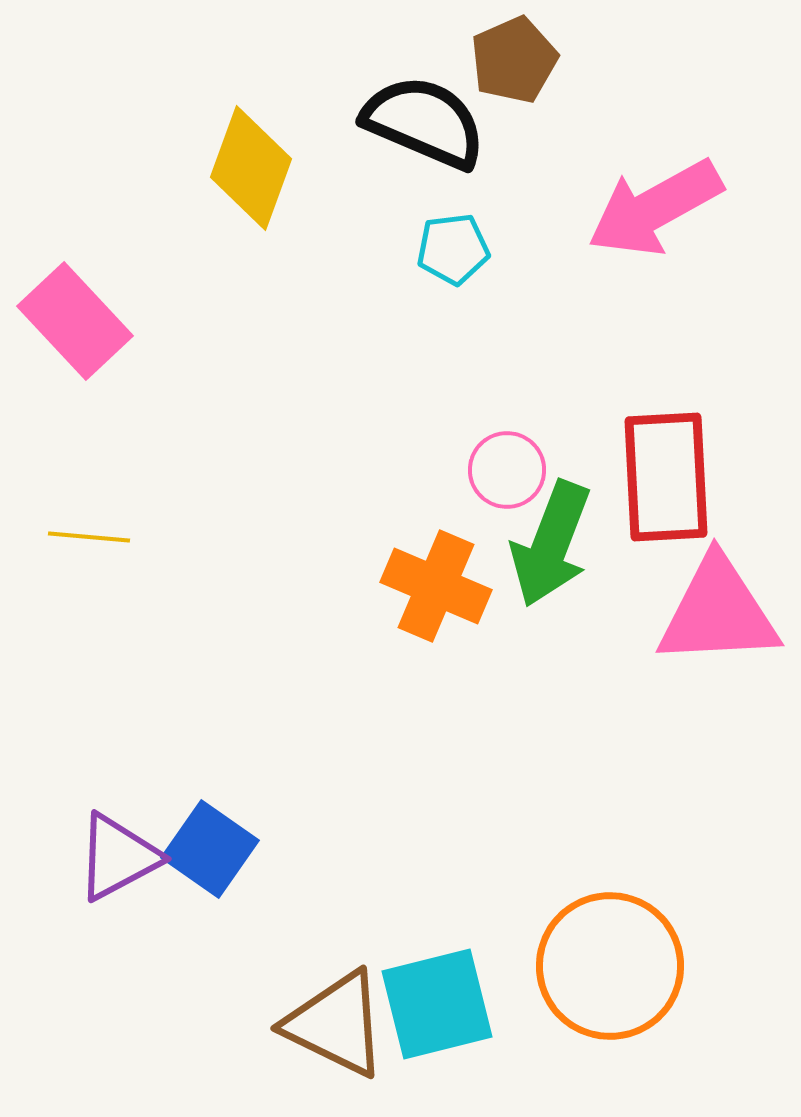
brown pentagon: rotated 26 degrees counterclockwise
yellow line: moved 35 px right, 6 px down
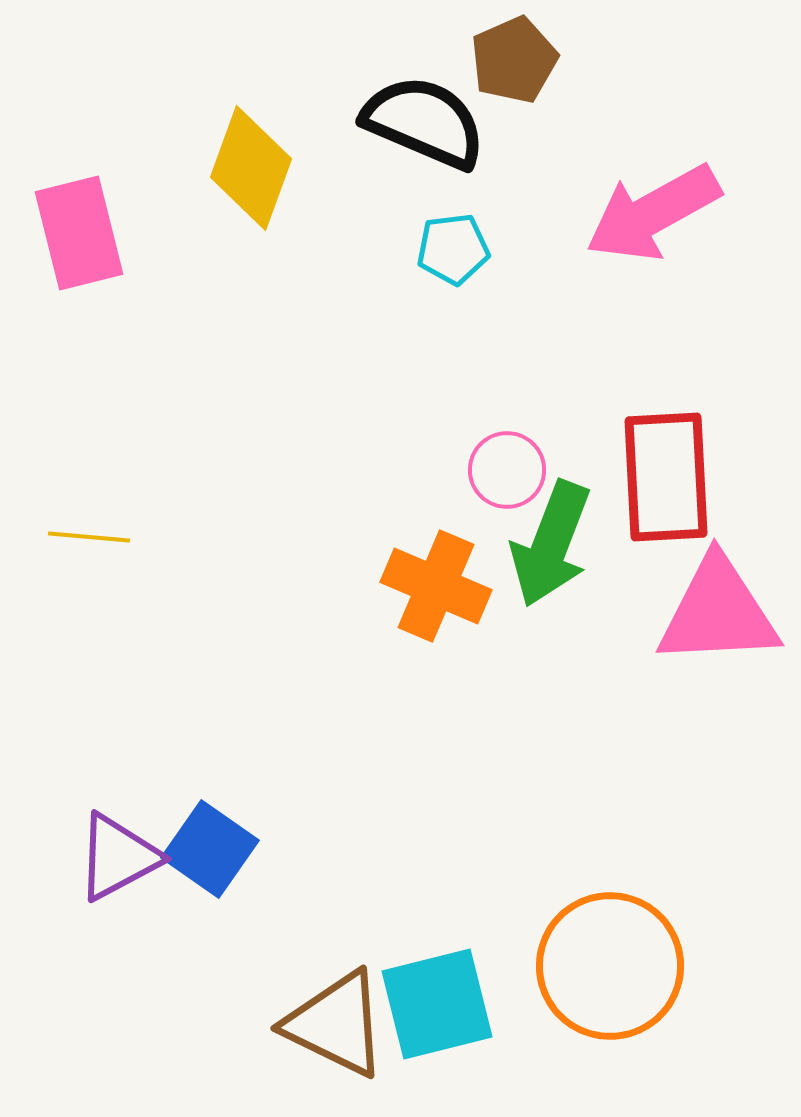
pink arrow: moved 2 px left, 5 px down
pink rectangle: moved 4 px right, 88 px up; rotated 29 degrees clockwise
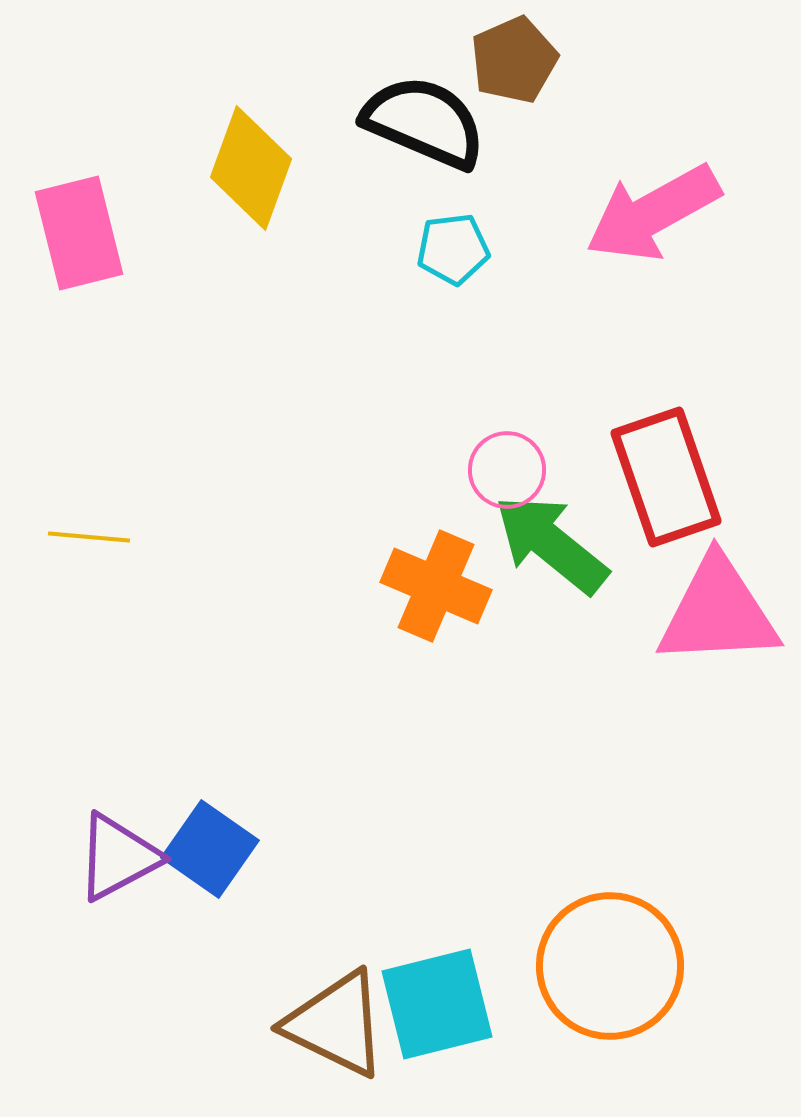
red rectangle: rotated 16 degrees counterclockwise
green arrow: rotated 108 degrees clockwise
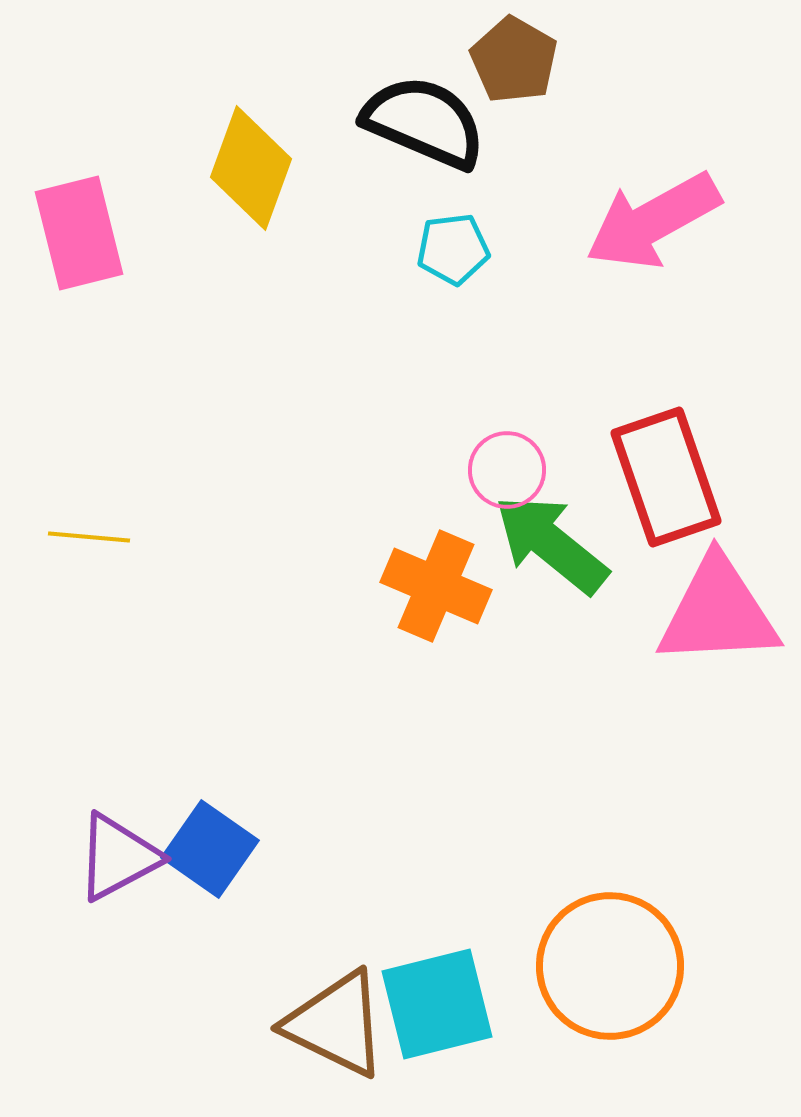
brown pentagon: rotated 18 degrees counterclockwise
pink arrow: moved 8 px down
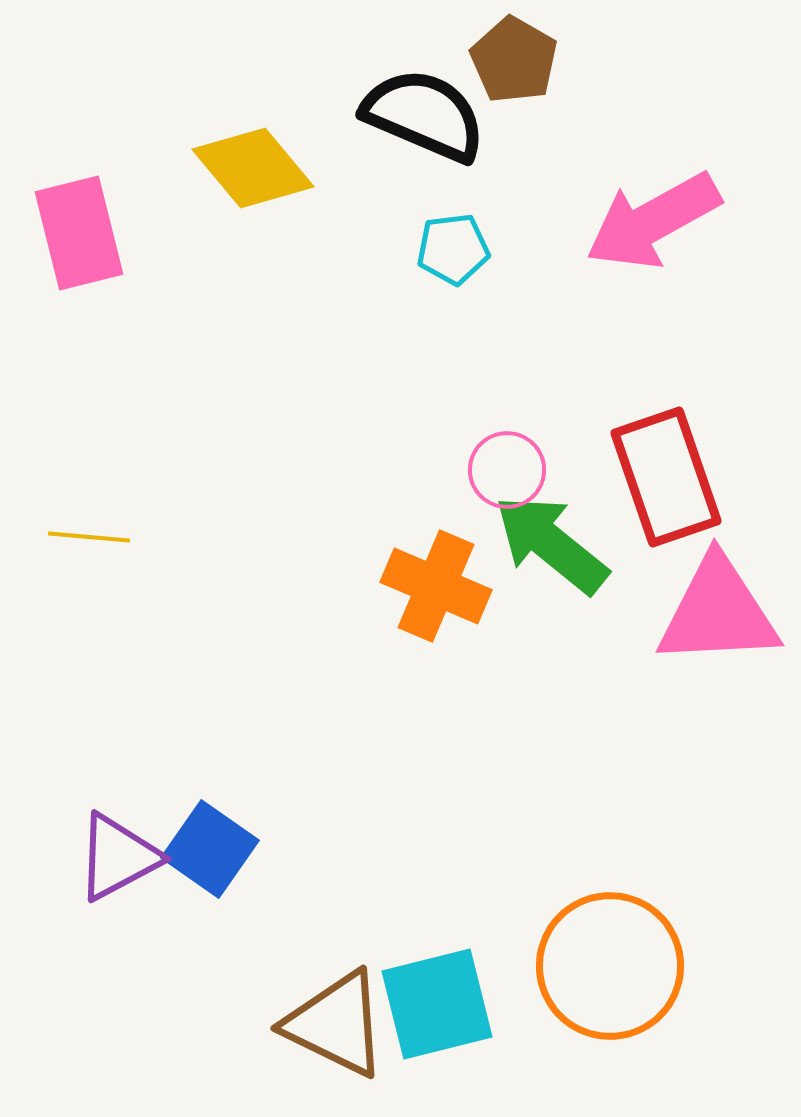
black semicircle: moved 7 px up
yellow diamond: moved 2 px right; rotated 60 degrees counterclockwise
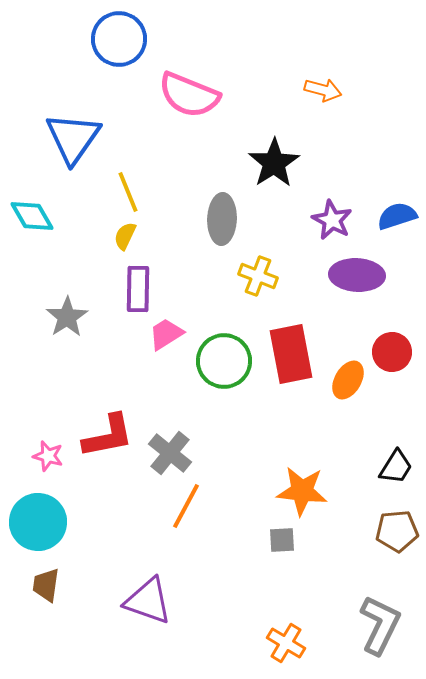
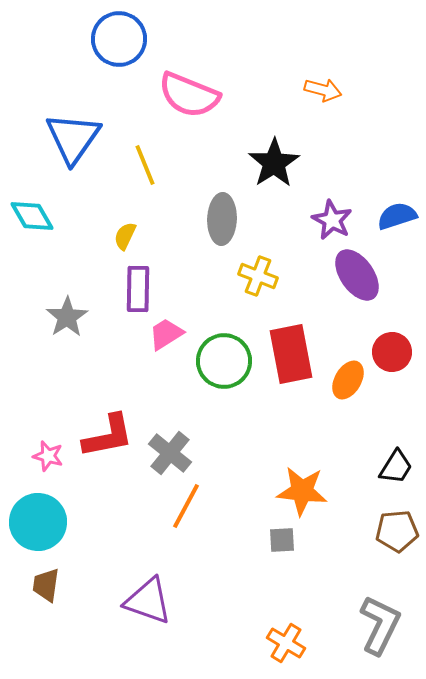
yellow line: moved 17 px right, 27 px up
purple ellipse: rotated 52 degrees clockwise
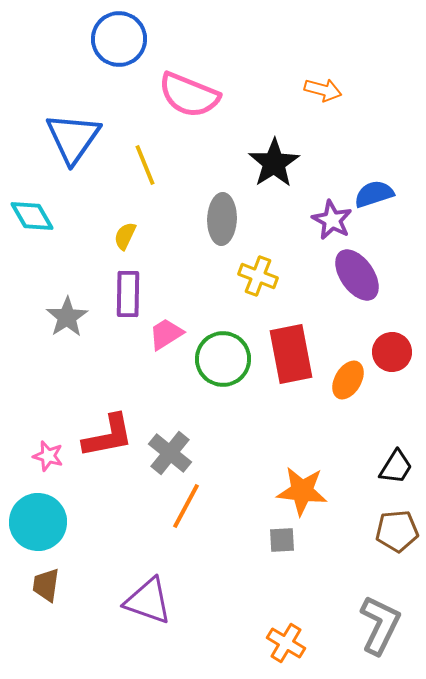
blue semicircle: moved 23 px left, 22 px up
purple rectangle: moved 10 px left, 5 px down
green circle: moved 1 px left, 2 px up
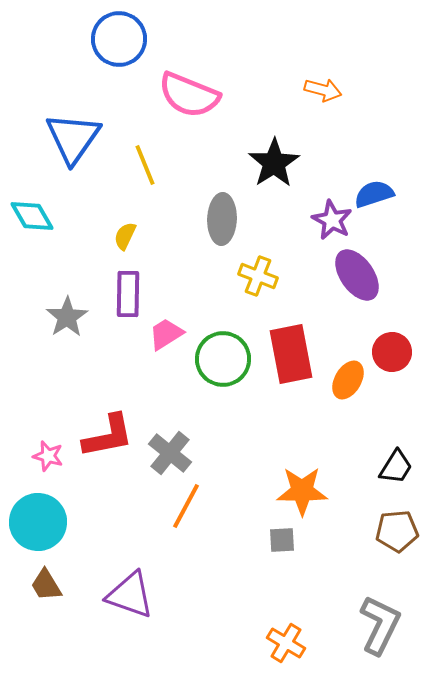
orange star: rotated 6 degrees counterclockwise
brown trapezoid: rotated 39 degrees counterclockwise
purple triangle: moved 18 px left, 6 px up
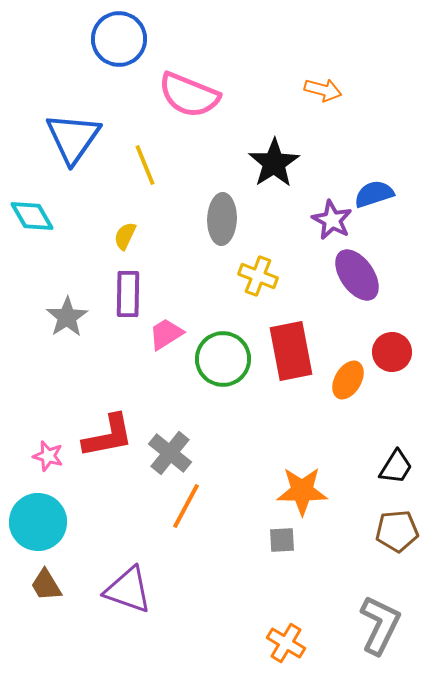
red rectangle: moved 3 px up
purple triangle: moved 2 px left, 5 px up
※ ※ ※
Given request ▸ Copy every line of the records above word for word, leaving out the picture markers.

Written answer ▸
brown pentagon: rotated 26 degrees counterclockwise
yellow line: moved 35 px right, 6 px down
pink arrow: moved 2 px left, 5 px down
pink rectangle: moved 4 px right, 88 px up; rotated 29 degrees clockwise
red rectangle: rotated 16 degrees counterclockwise
green arrow: rotated 108 degrees clockwise
brown pentagon: rotated 18 degrees counterclockwise
pink arrow: moved 8 px down
black semicircle: moved 7 px up
yellow diamond: moved 2 px right; rotated 60 degrees counterclockwise
yellow line: moved 17 px right, 27 px up
purple ellipse: rotated 52 degrees clockwise
blue semicircle: moved 23 px left, 22 px up
purple rectangle: moved 10 px left, 5 px down
green circle: moved 1 px left, 2 px up
orange star: rotated 6 degrees counterclockwise
brown trapezoid: rotated 39 degrees counterclockwise
purple triangle: moved 18 px left, 6 px up
red rectangle: moved 3 px up
purple triangle: moved 2 px left, 5 px up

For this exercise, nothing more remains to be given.